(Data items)
..........

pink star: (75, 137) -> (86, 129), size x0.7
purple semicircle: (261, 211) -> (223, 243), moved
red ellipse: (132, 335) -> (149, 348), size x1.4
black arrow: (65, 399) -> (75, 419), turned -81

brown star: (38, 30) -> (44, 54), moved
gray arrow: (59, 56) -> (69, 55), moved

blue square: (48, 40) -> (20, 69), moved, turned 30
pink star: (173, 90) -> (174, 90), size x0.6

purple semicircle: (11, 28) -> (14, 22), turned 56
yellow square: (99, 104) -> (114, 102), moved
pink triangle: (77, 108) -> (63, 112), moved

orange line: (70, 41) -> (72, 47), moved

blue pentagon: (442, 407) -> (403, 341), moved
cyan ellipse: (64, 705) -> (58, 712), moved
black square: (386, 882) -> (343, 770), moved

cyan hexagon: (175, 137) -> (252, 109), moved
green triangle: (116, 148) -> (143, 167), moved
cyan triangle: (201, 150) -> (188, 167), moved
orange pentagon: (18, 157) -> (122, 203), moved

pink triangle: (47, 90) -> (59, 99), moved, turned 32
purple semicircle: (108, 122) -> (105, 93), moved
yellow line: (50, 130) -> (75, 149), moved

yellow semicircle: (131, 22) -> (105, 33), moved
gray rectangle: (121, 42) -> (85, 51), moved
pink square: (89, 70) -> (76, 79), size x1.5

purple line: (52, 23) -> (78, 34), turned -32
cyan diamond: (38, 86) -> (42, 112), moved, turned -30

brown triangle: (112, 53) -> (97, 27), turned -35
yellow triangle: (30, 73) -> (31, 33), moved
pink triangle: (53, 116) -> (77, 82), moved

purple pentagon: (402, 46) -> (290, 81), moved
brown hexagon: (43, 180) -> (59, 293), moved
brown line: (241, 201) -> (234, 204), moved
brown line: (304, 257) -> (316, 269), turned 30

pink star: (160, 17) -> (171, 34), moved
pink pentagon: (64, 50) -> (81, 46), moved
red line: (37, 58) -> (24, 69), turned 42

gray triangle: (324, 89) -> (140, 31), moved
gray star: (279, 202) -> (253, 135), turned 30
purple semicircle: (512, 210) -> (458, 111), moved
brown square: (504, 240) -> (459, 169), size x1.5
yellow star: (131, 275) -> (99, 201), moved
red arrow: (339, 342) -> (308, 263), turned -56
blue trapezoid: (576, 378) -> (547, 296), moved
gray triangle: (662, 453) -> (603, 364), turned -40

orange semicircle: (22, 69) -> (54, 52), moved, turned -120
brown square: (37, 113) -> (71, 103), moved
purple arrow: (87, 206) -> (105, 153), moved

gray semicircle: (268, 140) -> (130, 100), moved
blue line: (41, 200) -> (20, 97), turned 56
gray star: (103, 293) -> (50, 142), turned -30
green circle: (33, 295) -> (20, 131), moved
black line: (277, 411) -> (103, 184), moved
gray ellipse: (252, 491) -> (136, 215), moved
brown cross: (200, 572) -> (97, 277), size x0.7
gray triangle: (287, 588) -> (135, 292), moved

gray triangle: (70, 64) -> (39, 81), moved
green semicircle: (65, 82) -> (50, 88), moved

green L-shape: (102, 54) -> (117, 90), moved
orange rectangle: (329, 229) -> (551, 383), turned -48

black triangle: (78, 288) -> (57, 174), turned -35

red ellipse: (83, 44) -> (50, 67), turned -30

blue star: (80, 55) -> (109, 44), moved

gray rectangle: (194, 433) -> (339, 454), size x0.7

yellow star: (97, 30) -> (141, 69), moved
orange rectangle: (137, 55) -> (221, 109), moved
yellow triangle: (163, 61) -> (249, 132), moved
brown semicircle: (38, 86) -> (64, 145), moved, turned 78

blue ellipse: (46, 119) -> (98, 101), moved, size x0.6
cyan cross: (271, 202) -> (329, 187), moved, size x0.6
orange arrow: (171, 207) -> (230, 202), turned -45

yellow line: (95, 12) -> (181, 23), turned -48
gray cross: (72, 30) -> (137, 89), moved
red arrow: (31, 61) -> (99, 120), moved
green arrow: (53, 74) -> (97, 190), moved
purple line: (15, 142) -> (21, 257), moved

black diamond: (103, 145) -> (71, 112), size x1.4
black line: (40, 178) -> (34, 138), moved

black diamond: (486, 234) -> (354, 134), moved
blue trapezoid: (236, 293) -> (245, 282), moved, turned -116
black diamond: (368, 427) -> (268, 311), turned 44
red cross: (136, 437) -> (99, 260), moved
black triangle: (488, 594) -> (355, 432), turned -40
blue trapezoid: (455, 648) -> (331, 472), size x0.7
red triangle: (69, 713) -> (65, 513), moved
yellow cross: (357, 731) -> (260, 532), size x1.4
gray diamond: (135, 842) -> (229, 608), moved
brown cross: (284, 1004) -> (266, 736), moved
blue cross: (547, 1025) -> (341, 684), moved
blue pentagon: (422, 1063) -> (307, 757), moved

..........

The expected output is an exact copy of all the records above.

pink star: (75, 137) -> (86, 129), size x0.7
purple semicircle: (261, 211) -> (223, 243), moved
red ellipse: (132, 335) -> (149, 348), size x1.4
black arrow: (65, 399) -> (75, 419), turned -81

brown star: (38, 30) -> (44, 54), moved
gray arrow: (59, 56) -> (69, 55), moved

blue square: (48, 40) -> (20, 69), moved, turned 30
pink star: (173, 90) -> (174, 90), size x0.6

purple semicircle: (11, 28) -> (14, 22), turned 56
yellow square: (99, 104) -> (114, 102), moved
pink triangle: (77, 108) -> (63, 112), moved

orange line: (70, 41) -> (72, 47), moved

blue pentagon: (442, 407) -> (403, 341), moved
cyan ellipse: (64, 705) -> (58, 712), moved
black square: (386, 882) -> (343, 770), moved

cyan hexagon: (175, 137) -> (252, 109), moved
green triangle: (116, 148) -> (143, 167), moved
cyan triangle: (201, 150) -> (188, 167), moved
orange pentagon: (18, 157) -> (122, 203), moved

pink triangle: (47, 90) -> (59, 99), moved, turned 32
purple semicircle: (108, 122) -> (105, 93), moved
yellow line: (50, 130) -> (75, 149), moved

yellow semicircle: (131, 22) -> (105, 33), moved
gray rectangle: (121, 42) -> (85, 51), moved
pink square: (89, 70) -> (76, 79), size x1.5

purple line: (52, 23) -> (78, 34), turned -32
cyan diamond: (38, 86) -> (42, 112), moved, turned -30

brown triangle: (112, 53) -> (97, 27), turned -35
yellow triangle: (30, 73) -> (31, 33), moved
pink triangle: (53, 116) -> (77, 82), moved

purple pentagon: (402, 46) -> (290, 81), moved
brown hexagon: (43, 180) -> (59, 293), moved
brown line: (241, 201) -> (234, 204), moved
brown line: (304, 257) -> (316, 269), turned 30

pink star: (160, 17) -> (171, 34), moved
pink pentagon: (64, 50) -> (81, 46), moved
red line: (37, 58) -> (24, 69), turned 42

gray triangle: (324, 89) -> (140, 31), moved
gray star: (279, 202) -> (253, 135), turned 30
purple semicircle: (512, 210) -> (458, 111), moved
brown square: (504, 240) -> (459, 169), size x1.5
yellow star: (131, 275) -> (99, 201), moved
red arrow: (339, 342) -> (308, 263), turned -56
blue trapezoid: (576, 378) -> (547, 296), moved
gray triangle: (662, 453) -> (603, 364), turned -40

orange semicircle: (22, 69) -> (54, 52), moved, turned -120
brown square: (37, 113) -> (71, 103), moved
purple arrow: (87, 206) -> (105, 153), moved

gray semicircle: (268, 140) -> (130, 100), moved
blue line: (41, 200) -> (20, 97), turned 56
gray star: (103, 293) -> (50, 142), turned -30
green circle: (33, 295) -> (20, 131), moved
black line: (277, 411) -> (103, 184), moved
gray ellipse: (252, 491) -> (136, 215), moved
brown cross: (200, 572) -> (97, 277), size x0.7
gray triangle: (287, 588) -> (135, 292), moved

gray triangle: (70, 64) -> (39, 81), moved
green semicircle: (65, 82) -> (50, 88), moved

green L-shape: (102, 54) -> (117, 90), moved
orange rectangle: (329, 229) -> (551, 383), turned -48

black triangle: (78, 288) -> (57, 174), turned -35

red ellipse: (83, 44) -> (50, 67), turned -30

blue star: (80, 55) -> (109, 44), moved

gray rectangle: (194, 433) -> (339, 454), size x0.7

yellow star: (97, 30) -> (141, 69), moved
orange rectangle: (137, 55) -> (221, 109), moved
yellow triangle: (163, 61) -> (249, 132), moved
brown semicircle: (38, 86) -> (64, 145), moved, turned 78

blue ellipse: (46, 119) -> (98, 101), moved, size x0.6
cyan cross: (271, 202) -> (329, 187), moved, size x0.6
orange arrow: (171, 207) -> (230, 202), turned -45

yellow line: (95, 12) -> (181, 23), turned -48
gray cross: (72, 30) -> (137, 89), moved
red arrow: (31, 61) -> (99, 120), moved
green arrow: (53, 74) -> (97, 190), moved
purple line: (15, 142) -> (21, 257), moved

black diamond: (103, 145) -> (71, 112), size x1.4
black line: (40, 178) -> (34, 138), moved

black diamond: (486, 234) -> (354, 134), moved
blue trapezoid: (236, 293) -> (245, 282), moved, turned -116
black diamond: (368, 427) -> (268, 311), turned 44
red cross: (136, 437) -> (99, 260), moved
black triangle: (488, 594) -> (355, 432), turned -40
blue trapezoid: (455, 648) -> (331, 472), size x0.7
red triangle: (69, 713) -> (65, 513), moved
yellow cross: (357, 731) -> (260, 532), size x1.4
gray diamond: (135, 842) -> (229, 608), moved
brown cross: (284, 1004) -> (266, 736), moved
blue cross: (547, 1025) -> (341, 684), moved
blue pentagon: (422, 1063) -> (307, 757), moved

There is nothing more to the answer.